■ WHAT IS BEING ASKED:
Print exactly the lines below between the line holding "C4: 3.3nF (AGND, N_7) -> 100pF (AGND, N_7)" and the line holding "U5 pin VCC: VDD -> U1/OUT", inclusive, and nothing more.
Segment Start: INPUT MATERIAL
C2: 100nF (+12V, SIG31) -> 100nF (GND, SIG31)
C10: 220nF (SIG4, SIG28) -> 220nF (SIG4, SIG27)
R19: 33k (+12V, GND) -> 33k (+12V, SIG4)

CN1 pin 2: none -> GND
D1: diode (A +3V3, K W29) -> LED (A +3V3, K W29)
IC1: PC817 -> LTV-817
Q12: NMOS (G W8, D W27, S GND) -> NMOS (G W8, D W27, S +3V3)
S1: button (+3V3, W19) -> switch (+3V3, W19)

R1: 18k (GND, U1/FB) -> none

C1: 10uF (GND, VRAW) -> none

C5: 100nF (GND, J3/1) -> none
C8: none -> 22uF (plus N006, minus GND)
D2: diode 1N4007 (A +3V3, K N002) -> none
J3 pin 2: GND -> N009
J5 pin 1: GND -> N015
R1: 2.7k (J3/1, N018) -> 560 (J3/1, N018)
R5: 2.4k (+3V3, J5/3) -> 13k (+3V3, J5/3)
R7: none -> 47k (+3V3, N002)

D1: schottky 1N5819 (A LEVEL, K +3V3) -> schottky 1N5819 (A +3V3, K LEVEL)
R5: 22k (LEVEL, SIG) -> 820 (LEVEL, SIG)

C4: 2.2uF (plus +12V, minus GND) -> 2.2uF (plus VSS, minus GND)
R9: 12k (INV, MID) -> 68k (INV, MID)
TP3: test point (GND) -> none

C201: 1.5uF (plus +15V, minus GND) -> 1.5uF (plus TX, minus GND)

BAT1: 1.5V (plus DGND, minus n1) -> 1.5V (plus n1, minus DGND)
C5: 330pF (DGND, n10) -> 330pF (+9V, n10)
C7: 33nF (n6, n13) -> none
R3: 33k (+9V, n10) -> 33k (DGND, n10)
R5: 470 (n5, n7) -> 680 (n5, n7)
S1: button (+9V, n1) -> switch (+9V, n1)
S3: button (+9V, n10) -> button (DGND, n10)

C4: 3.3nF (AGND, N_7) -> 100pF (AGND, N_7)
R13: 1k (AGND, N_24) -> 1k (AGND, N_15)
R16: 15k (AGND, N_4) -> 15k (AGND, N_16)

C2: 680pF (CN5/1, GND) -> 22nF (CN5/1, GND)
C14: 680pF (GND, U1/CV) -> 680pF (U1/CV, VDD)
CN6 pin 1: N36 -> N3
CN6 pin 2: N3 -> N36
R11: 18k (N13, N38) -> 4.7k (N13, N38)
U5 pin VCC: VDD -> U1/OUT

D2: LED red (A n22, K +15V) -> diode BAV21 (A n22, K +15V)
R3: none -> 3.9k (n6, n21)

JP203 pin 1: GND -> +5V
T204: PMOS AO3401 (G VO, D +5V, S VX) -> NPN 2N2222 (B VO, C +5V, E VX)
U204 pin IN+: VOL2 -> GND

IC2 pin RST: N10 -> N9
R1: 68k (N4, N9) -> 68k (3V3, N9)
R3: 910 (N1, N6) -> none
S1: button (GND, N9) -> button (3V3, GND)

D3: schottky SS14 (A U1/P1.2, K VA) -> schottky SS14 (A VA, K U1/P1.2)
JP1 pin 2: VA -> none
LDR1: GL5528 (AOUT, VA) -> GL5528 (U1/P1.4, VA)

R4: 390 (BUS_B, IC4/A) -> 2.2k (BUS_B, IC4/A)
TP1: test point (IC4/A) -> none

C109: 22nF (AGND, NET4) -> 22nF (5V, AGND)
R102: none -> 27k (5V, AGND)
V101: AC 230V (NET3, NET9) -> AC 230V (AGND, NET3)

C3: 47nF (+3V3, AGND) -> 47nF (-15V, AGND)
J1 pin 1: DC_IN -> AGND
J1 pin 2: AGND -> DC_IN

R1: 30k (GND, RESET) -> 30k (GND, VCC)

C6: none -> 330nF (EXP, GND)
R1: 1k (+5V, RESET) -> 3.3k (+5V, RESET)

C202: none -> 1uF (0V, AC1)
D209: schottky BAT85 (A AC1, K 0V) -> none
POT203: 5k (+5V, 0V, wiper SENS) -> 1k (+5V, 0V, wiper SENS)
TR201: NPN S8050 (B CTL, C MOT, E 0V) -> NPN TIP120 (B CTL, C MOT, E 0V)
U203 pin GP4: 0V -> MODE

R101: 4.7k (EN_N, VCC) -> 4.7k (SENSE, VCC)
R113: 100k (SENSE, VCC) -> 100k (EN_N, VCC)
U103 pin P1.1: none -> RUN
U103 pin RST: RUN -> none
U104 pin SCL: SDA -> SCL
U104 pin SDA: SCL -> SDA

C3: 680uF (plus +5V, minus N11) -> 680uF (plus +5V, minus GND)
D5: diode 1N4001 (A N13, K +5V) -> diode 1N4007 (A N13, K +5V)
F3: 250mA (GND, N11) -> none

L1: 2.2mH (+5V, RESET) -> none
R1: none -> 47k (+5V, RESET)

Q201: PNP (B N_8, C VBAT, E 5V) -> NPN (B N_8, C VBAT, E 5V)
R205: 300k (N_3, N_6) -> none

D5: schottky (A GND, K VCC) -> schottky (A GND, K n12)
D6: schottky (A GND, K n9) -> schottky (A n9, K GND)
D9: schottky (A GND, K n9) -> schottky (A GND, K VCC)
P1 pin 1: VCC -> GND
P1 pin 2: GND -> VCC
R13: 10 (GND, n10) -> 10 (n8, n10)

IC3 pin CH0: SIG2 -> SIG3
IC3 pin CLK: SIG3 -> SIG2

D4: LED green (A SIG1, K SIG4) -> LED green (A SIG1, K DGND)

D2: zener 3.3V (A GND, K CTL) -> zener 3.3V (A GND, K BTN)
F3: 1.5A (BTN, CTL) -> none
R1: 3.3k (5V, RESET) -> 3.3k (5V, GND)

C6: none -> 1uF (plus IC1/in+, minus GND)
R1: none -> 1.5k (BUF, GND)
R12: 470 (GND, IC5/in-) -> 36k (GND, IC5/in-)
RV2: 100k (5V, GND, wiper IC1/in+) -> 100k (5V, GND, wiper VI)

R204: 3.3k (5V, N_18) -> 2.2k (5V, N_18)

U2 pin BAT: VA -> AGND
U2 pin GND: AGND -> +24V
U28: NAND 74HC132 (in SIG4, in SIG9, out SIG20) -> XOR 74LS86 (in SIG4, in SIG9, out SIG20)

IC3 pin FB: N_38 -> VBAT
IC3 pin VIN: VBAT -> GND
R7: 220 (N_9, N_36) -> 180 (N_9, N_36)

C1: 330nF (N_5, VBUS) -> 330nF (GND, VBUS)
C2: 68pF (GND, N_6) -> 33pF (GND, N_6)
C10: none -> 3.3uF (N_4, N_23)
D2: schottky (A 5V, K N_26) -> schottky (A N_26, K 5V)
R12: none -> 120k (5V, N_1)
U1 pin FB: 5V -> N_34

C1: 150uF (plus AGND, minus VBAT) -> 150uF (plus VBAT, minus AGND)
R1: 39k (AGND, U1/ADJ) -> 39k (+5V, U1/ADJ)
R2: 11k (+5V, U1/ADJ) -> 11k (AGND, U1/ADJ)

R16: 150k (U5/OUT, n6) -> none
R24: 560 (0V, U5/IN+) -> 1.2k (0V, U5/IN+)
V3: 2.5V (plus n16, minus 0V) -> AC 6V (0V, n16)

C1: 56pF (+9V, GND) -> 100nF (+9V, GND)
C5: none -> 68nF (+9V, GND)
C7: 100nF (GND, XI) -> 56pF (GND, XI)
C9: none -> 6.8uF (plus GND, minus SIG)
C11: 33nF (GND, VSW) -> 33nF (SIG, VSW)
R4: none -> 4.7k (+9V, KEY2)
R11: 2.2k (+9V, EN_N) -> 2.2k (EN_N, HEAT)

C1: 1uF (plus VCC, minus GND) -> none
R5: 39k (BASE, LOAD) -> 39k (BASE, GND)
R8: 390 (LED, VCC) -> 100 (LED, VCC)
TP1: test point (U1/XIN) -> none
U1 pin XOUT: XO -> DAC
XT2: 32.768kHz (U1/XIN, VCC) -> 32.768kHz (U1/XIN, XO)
Segment End: INPUT MATERIAL
■ RESULT FOR THIS EXERCISE:
C4: 3.3nF (AGND, N_7) -> 100pF (AGND, N_7)
R13: 1k (AGND, N_24) -> 1k (AGND, N_15)
R16: 15k (AGND, N_4) -> 15k (AGND, N_16)

C2: 680pF (CN5/1, GND) -> 22nF (CN5/1, GND)
C14: 680pF (GND, U1/CV) -> 680pF (U1/CV, VDD)
CN6 pin 1: N36 -> N3
CN6 pin 2: N3 -> N36
R11: 18k (N13, N38) -> 4.7k (N13, N38)
U5 pin VCC: VDD -> U1/OUT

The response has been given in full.